• _Activity_:
In the records below, the line with "C107: 100nF (+12V, AGND)" opens the range and the line with "SW103: button (AGND, RESET) -> none" closes it; print that range exactly and nothing else.

(Records shown)

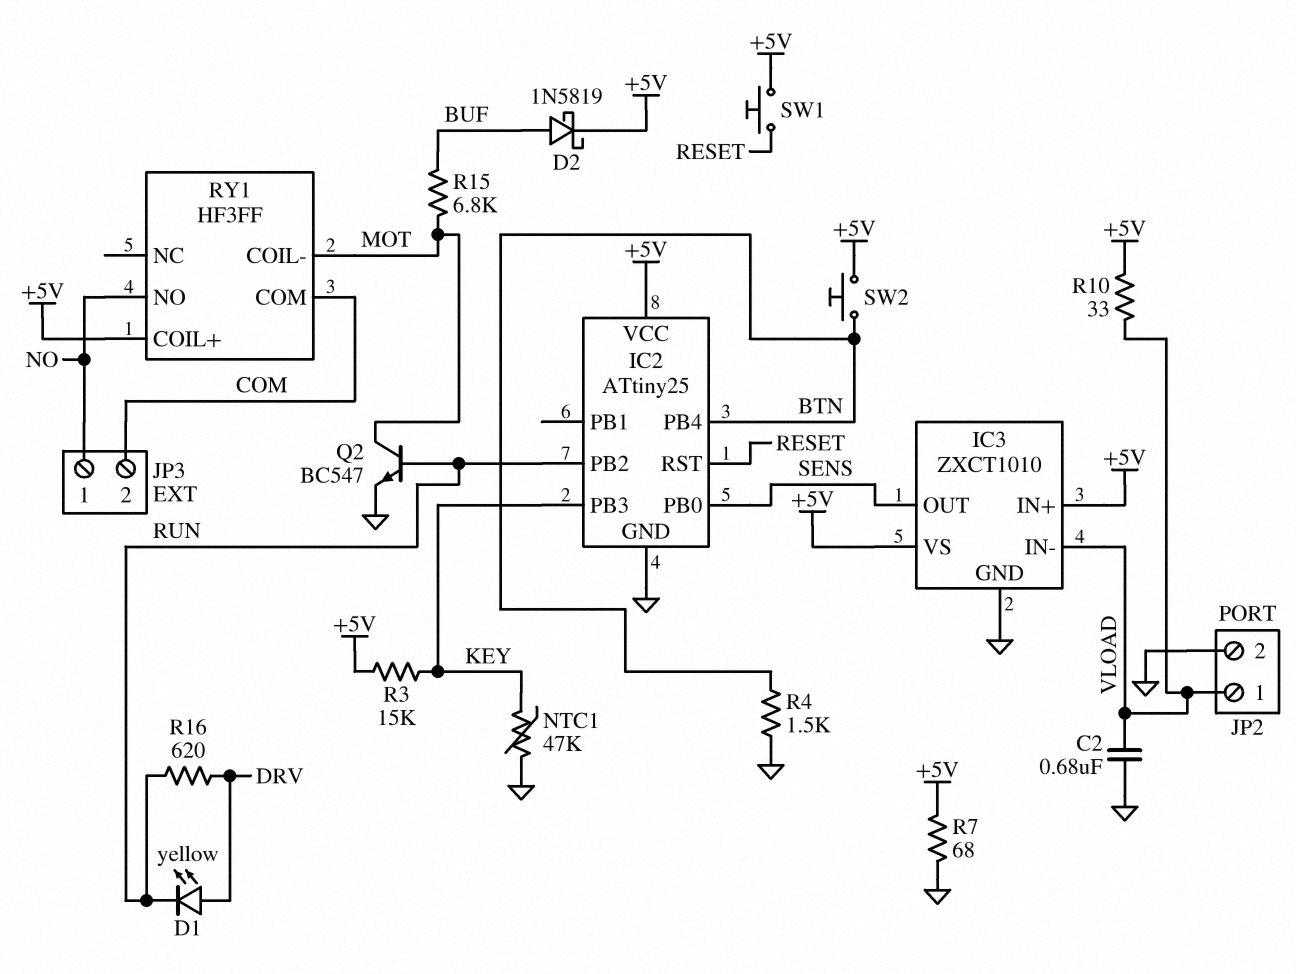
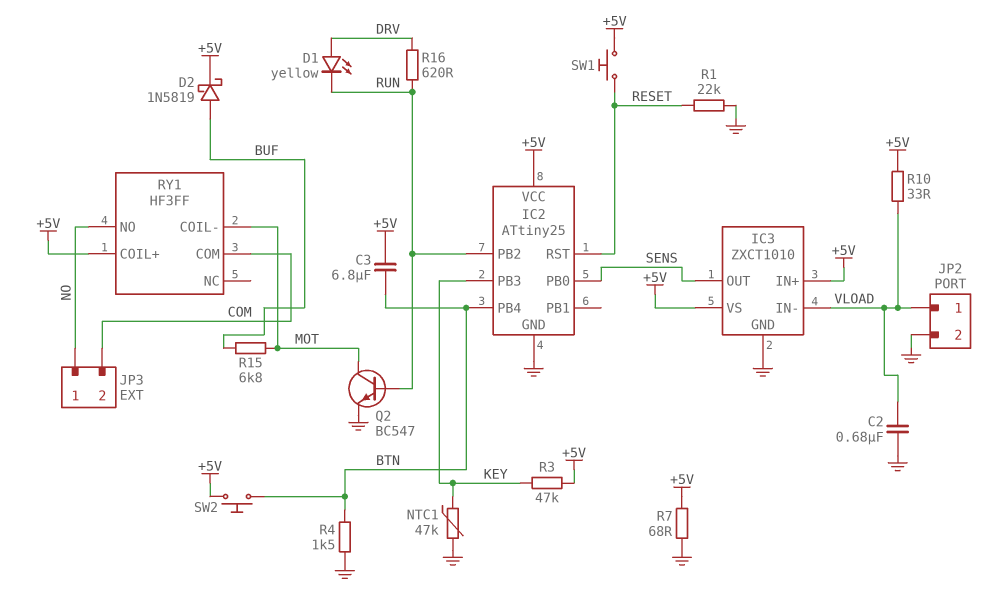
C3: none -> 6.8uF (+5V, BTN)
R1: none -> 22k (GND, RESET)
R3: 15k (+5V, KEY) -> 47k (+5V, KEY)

(End Records shown)
(Records shown)

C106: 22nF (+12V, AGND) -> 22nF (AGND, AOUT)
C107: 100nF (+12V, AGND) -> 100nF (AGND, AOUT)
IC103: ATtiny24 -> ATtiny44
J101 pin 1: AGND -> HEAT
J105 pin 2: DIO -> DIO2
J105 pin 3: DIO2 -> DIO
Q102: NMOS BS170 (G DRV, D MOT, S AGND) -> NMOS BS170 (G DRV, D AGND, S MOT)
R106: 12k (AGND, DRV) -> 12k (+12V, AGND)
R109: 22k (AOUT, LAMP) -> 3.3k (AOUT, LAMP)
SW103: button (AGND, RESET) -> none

(End Records shown)

• _Exercise response_:
C107: 100nF (+12V, AGND) -> 100nF (AGND, AOUT)
IC103: ATtiny24 -> ATtiny44
J101 pin 1: AGND -> HEAT
J105 pin 2: DIO -> DIO2
J105 pin 3: DIO2 -> DIO
Q102: NMOS BS170 (G DRV, D MOT, S AGND) -> NMOS BS170 (G DRV, D AGND, S MOT)
R106: 12k (AGND, DRV) -> 12k (+12V, AGND)
R109: 22k (AOUT, LAMP) -> 3.3k (AOUT, LAMP)
SW103: button (AGND, RESET) -> none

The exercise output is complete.